[DATA]
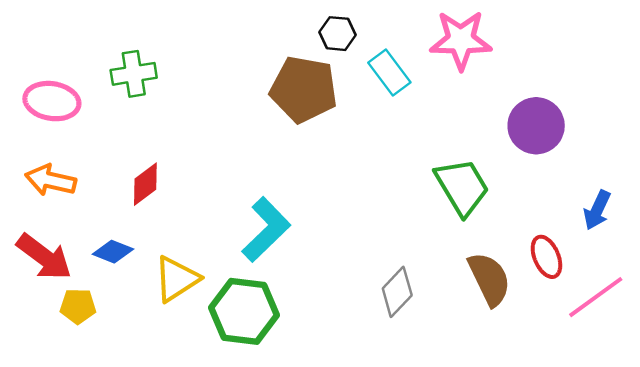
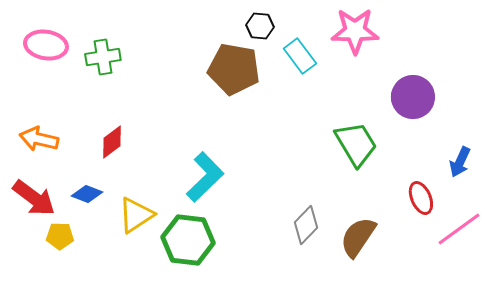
pink ellipse: (52, 101) -> (46, 45), moved
brown semicircle: (489, 279) -> (358, 237), moved, turned -120

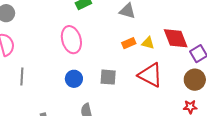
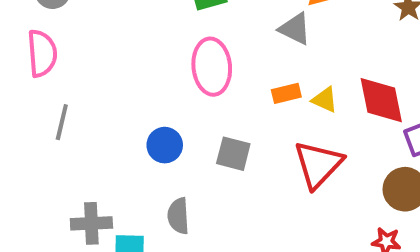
pink ellipse: (71, 40) -> (212, 67), moved
red triangle: (150, 75) -> (318, 164), turned 36

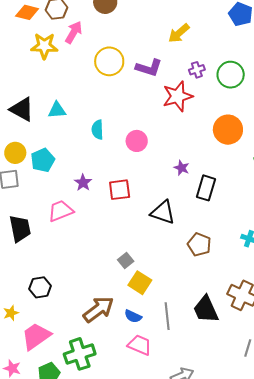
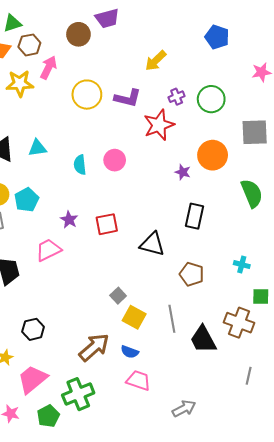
pink circle: (137, 141) -> (115, 160), moved
purple star: (182, 168) -> (183, 172), moved
gray line: (167, 316) -> (172, 319), moved

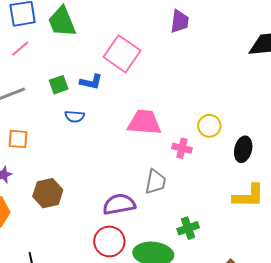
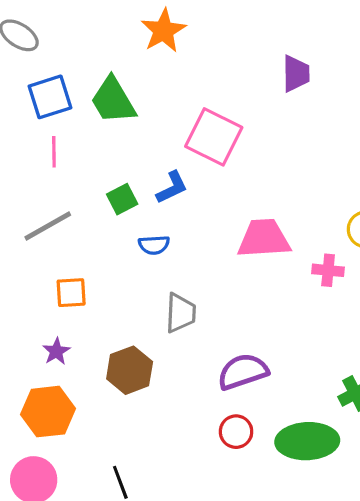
pink line: (20, 49) -> (54, 152), turned -42
blue L-shape: (91, 82) -> (172, 188), turned -30
gray trapezoid: (155, 182) -> (181, 313), moved
red circle: (109, 241) -> (236, 432), size x0.7

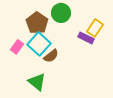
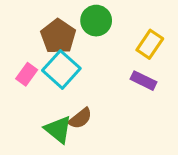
purple rectangle: (86, 38) -> (143, 81), moved
brown semicircle: (51, 56) -> (80, 118), moved

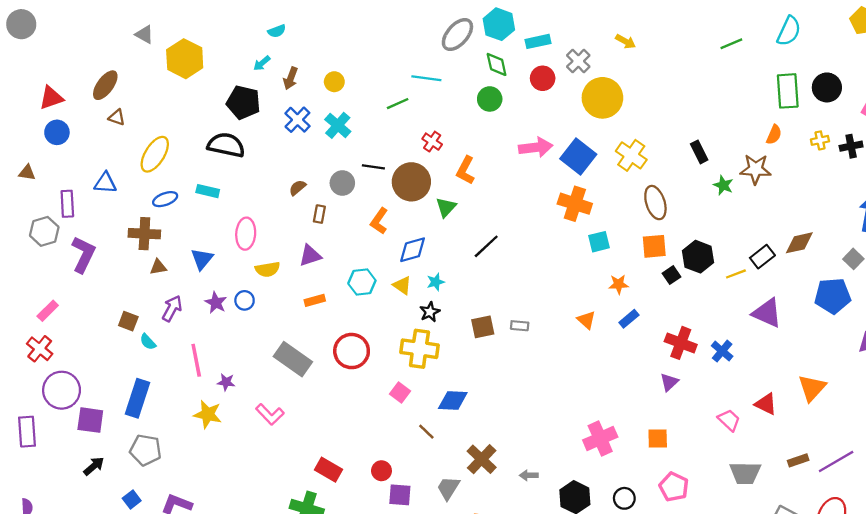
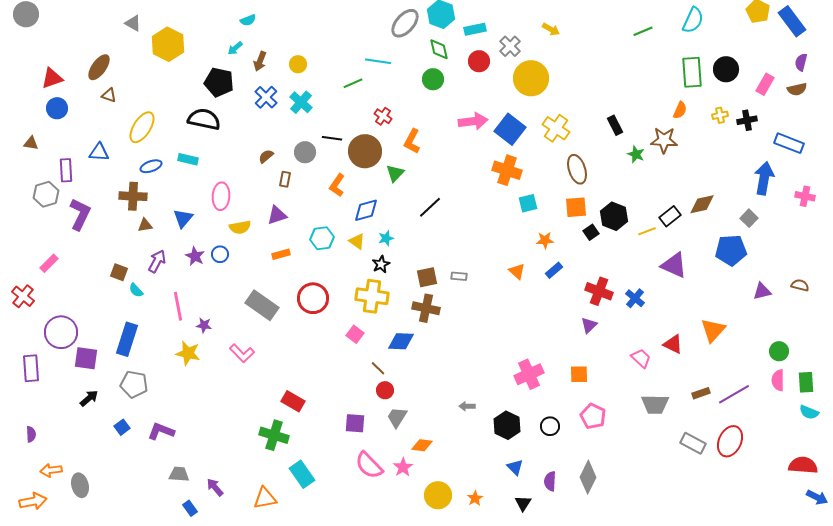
red cross: (40, 349) -> (23, 296), moved
brown cross: (482, 459) -> (426, 308), moved, turned -32
red circle: (381, 471) -> (385, 390), moved

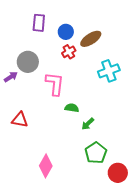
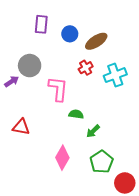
red cross: (69, 52) -> (86, 68), moved
pink diamond: (46, 166) -> (62, 158), moved

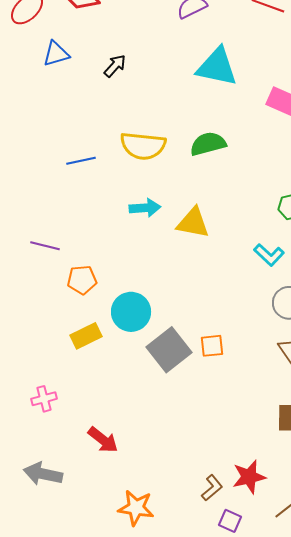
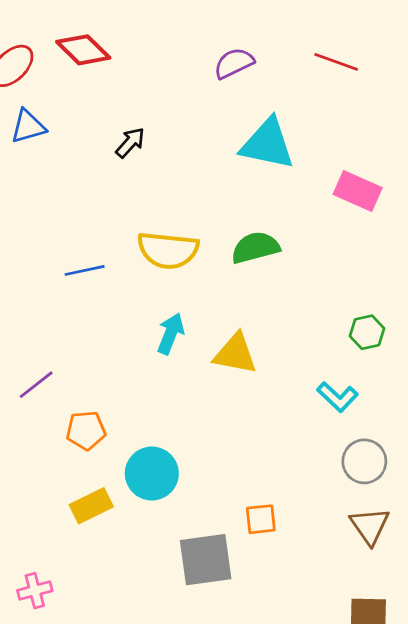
blue triangle: (56, 54) -> (28, 126), moved
cyan arrow: (145, 208) -> (171, 334), turned -64
purple line: (45, 246) -> (36, 385), turned -52
gray square: (169, 350) -> (206, 560), moved, turned 30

[PROBLEM TO WORK ON] From the first line to the last, output the data exactly; skip any pictures.

[ANSWER SECTION]
pink ellipse: (52, 101) -> (46, 45), moved
brown semicircle: (489, 279) -> (358, 237), moved, turned -120

pink ellipse: (71, 40) -> (212, 67), moved
red triangle: (150, 75) -> (318, 164), turned 36

pink circle: (137, 141) -> (115, 160), moved
purple star: (182, 168) -> (183, 172), moved
gray line: (167, 316) -> (172, 319), moved

pink line: (20, 49) -> (54, 152), turned -42
blue L-shape: (91, 82) -> (172, 188), turned -30
gray trapezoid: (155, 182) -> (181, 313), moved
red circle: (109, 241) -> (236, 432), size x0.7

purple rectangle: (86, 38) -> (143, 81), moved
brown semicircle: (51, 56) -> (80, 118), moved

red cross: (40, 349) -> (23, 296), moved
brown cross: (482, 459) -> (426, 308), moved, turned -32
red circle: (381, 471) -> (385, 390), moved

red cross: (69, 52) -> (86, 68), moved
pink diamond: (46, 166) -> (62, 158), moved

blue triangle: (56, 54) -> (28, 126), moved
cyan arrow: (145, 208) -> (171, 334), turned -64
purple line: (45, 246) -> (36, 385), turned -52
gray square: (169, 350) -> (206, 560), moved, turned 30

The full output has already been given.